- **EXERCISE**
Leaving out the images, return the data below exactly as it is written.

THE INPUT Start Marker

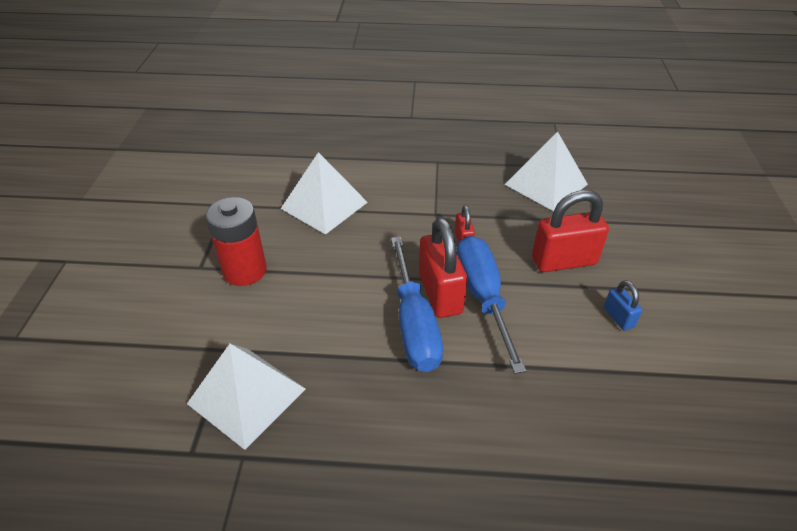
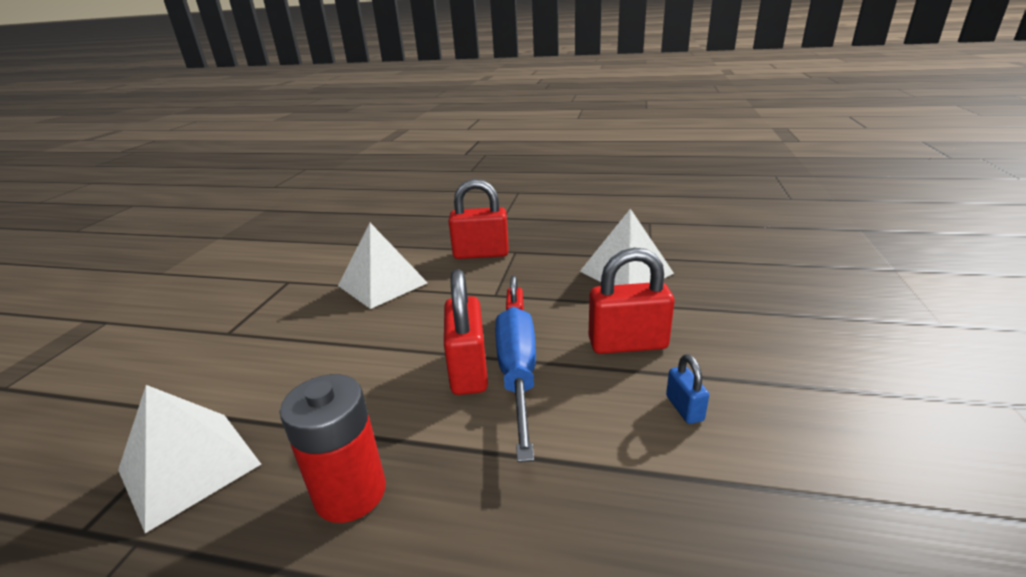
camera: 10 degrees right, 15 degrees down
(244, 270) = (269, 338): red battery -> red battery (350, 493)
(405, 165) = (481, 254): none -> red padlock
(414, 324) = (424, 400): blue screwdriver -> none

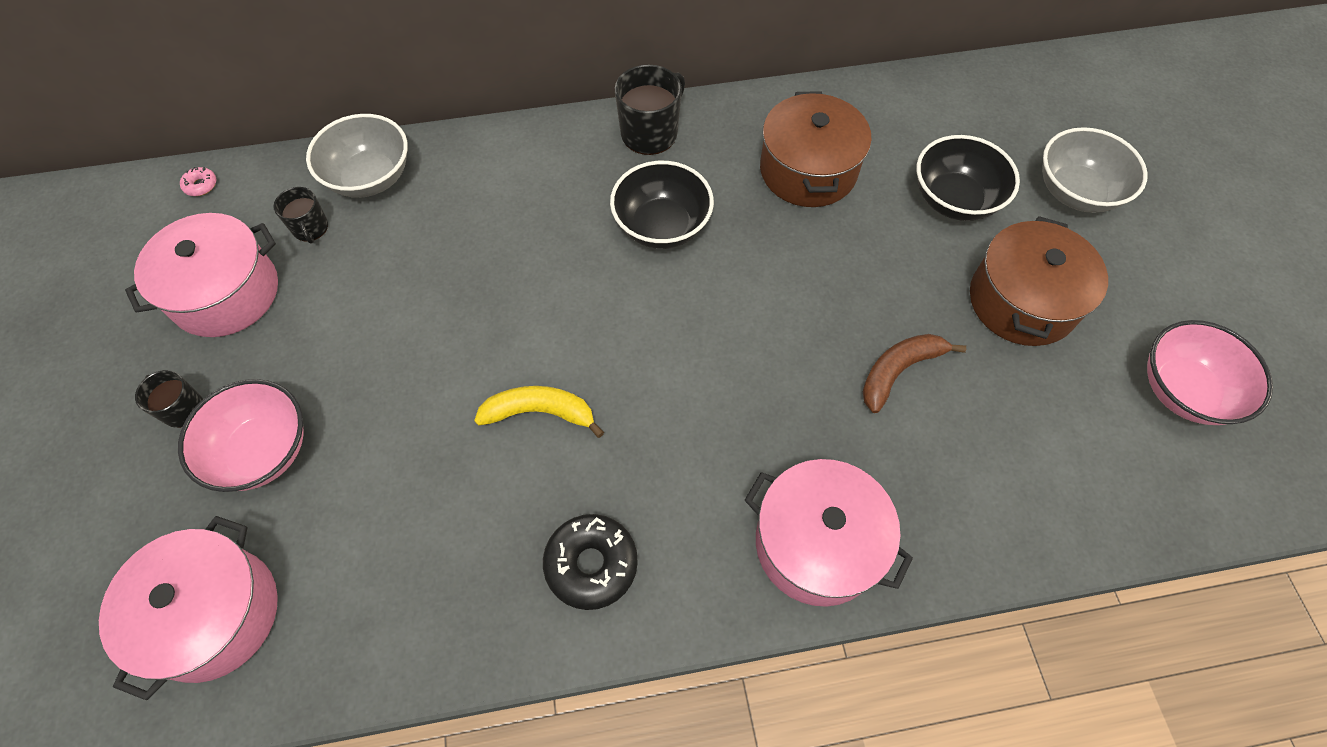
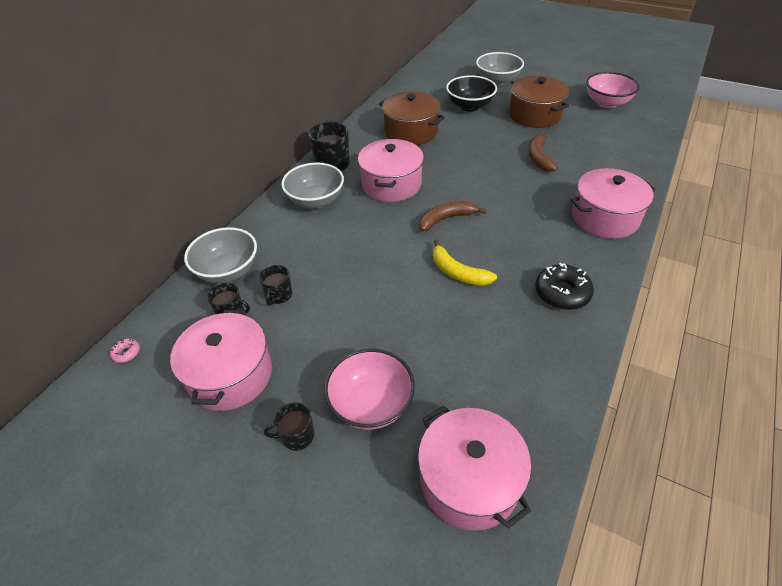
camera: 50 degrees left, 15 degrees down
(366, 251) = (279, 295): none -> black mug
(539, 412) = (458, 272): yellow banana -> yellow banana turned 90 degrees counterclockwise
(558, 170) = (316, 201): none -> grey bowl
(639, 335) = (446, 219): none -> brown banana
(662, 226) = (391, 184): black bowl -> pink pot

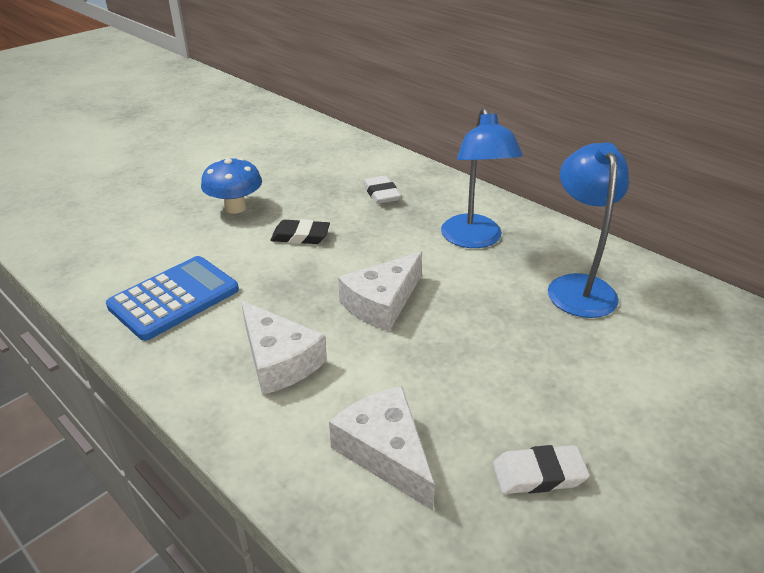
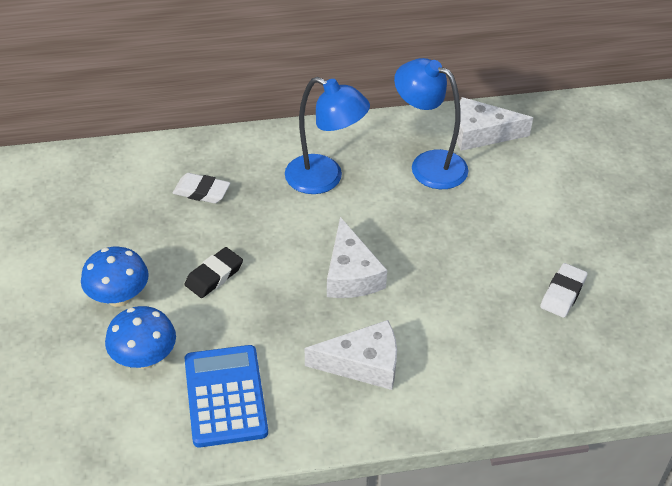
camera: 55 degrees left, 10 degrees up
(183, 244) = (144, 358): none -> blue mushroom
(385, 452) = (494, 352): white cheese -> white cheese (481, 133)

THE INPUT End Marker

- **ANSWER TO THIS PROBLEM**
camera: 10 degrees right, 15 degrees down
(244, 270) = (269, 338): red battery -> red battery (350, 493)
(405, 165) = (481, 254): none -> red padlock
(414, 324) = (424, 400): blue screwdriver -> none

camera: 50 degrees left, 15 degrees down
(366, 251) = (279, 295): none -> black mug
(539, 412) = (458, 272): yellow banana -> yellow banana turned 90 degrees counterclockwise
(558, 170) = (316, 201): none -> grey bowl
(639, 335) = (446, 219): none -> brown banana
(662, 226) = (391, 184): black bowl -> pink pot

camera: 55 degrees left, 10 degrees up
(183, 244) = (144, 358): none -> blue mushroom
(385, 452) = (494, 352): white cheese -> white cheese (481, 133)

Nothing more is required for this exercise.